[Extracted data entries]

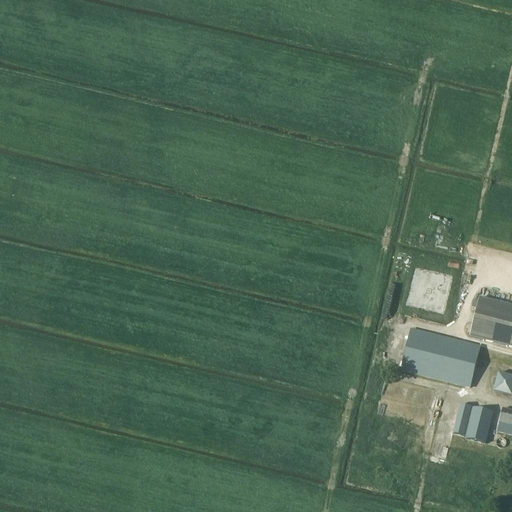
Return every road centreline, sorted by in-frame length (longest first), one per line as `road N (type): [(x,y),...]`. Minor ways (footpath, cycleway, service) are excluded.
road 1 (track): [(511,51),(424,68),(323,511)]
road 2 (track): [(511,69),(475,238),(495,267)]
road 3 (track): [(402,323),(452,332),(489,269),(511,263)]
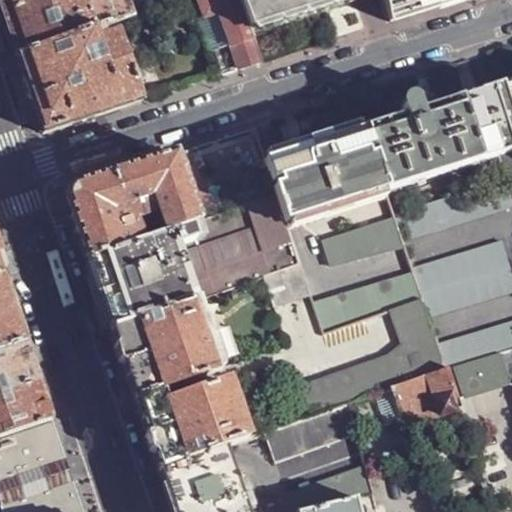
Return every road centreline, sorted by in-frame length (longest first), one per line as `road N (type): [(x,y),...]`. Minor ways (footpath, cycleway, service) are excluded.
road 1 (unclassified): [(12,176),(511,19)]
road 2 (tertiary): [(12,176),(127,511)]
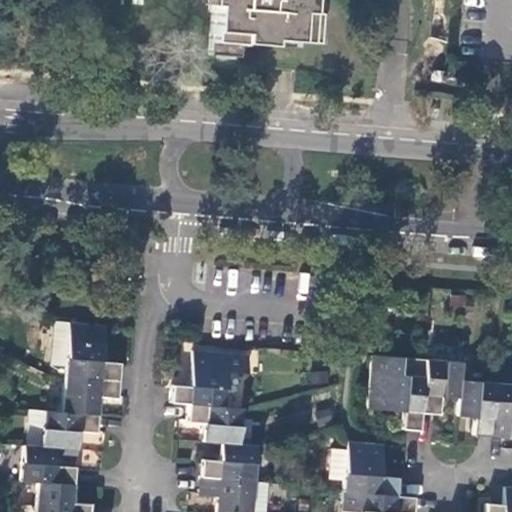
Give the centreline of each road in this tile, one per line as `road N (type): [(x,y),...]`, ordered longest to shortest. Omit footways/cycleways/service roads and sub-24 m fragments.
road 1 (residential): [(182,196),(181,290),(146,329),(138,501)]
road 2 (tertiary): [(501,157),(276,139)]
road 3 (tertiary): [(271,204),(486,222)]
road 4 (tertiary): [(185,131),(0,116)]
road 5 (tertiary): [(0,181),(182,196)]
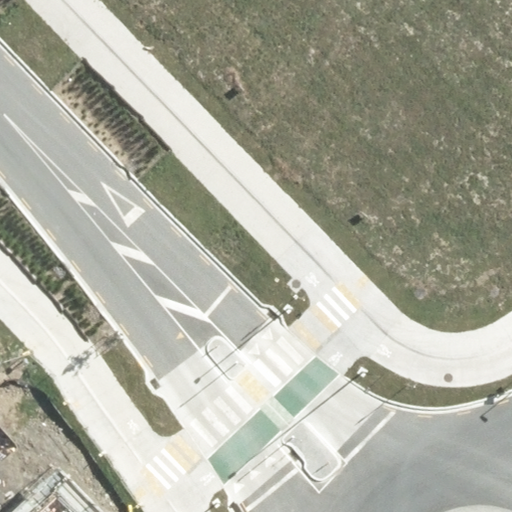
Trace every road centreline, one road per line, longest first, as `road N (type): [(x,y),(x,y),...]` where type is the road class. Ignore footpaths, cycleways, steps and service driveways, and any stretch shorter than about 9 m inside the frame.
road 1 (tertiary): [(160,294),(271,365),(362,441),(434,471)]
road 2 (tertiary): [(289,511),(215,416),(160,294)]
road 3 (tertiary): [(160,294),(0,122)]
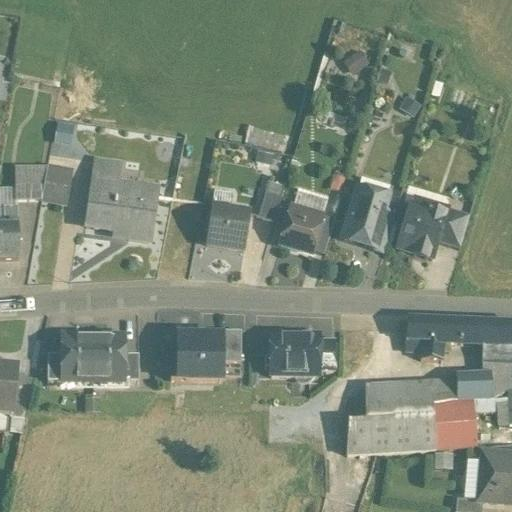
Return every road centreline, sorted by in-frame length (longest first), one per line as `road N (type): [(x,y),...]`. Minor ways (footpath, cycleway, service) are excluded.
road 1 (residential): [(173,302),(511,318)]
road 2 (residential): [(173,302),(213,0)]
road 3 (residential): [(0,307),(173,302)]
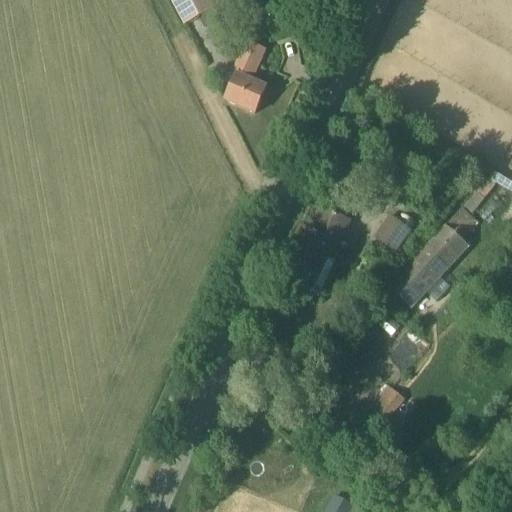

▸ **TASK INSTRUCTIONS**:
Write out all of the records above again word for word, leaving out the pictures.

▸ **SOLUTION BELOW**:
Return every road centreline, sorted by in-frame length (longest first), one per line as `road N (type): [(x,y),...]`. Minor ways (footpath, cycleway, service) are excluded.
road 1 (track): [(511,51),(424,68),(323,511)]
road 2 (track): [(511,69),(475,238),(495,267)]
road 3 (track): [(402,323),(452,332),(489,269),(511,263)]
Return every road centreline, sorted by in-frame length (longest first), one per line as `road N (type): [(x,y),...]`. Minor ways (footpath, cycleway, service) are excluded.
road 1 (unclassified): [(12,176),(511,19)]
road 2 (tertiary): [(12,176),(127,511)]
Give the centreline of each road in this tile, one per line as `road N (type): [(x,y),...]`, ordered longest to shortest. Omit footways/cycleways/service roads and sub-24 m fragments.
road 1 (residential): [(182,196),(181,290),(146,329),(138,501)]
road 2 (tertiary): [(501,157),(276,139)]
road 3 (tertiary): [(271,204),(486,222)]
road 4 (tertiary): [(185,131),(0,116)]
road 5 (tertiary): [(0,181),(182,196)]
Trace every road centreline, one road per line, longest first, as `road N (type): [(x,y),(x,y),...]` where type is the road class. Ignore footpaths, cycleways, steps and service driveways, and any stretch shorter than about 9 m inside the frame.
road 1 (tertiary): [(160,294),(271,365),(362,441),(434,471)]
road 2 (tertiary): [(289,511),(215,416),(160,294)]
road 3 (tertiary): [(160,294),(0,122)]
Return every road centreline, sorted by in-frame length (longest first), one per line as `road N (type): [(x,y),...]`. Minor ways (footpath, cycleway, service) are excluded.
road 1 (residential): [(173,302),(511,318)]
road 2 (residential): [(173,302),(213,0)]
road 3 (residential): [(0,307),(173,302)]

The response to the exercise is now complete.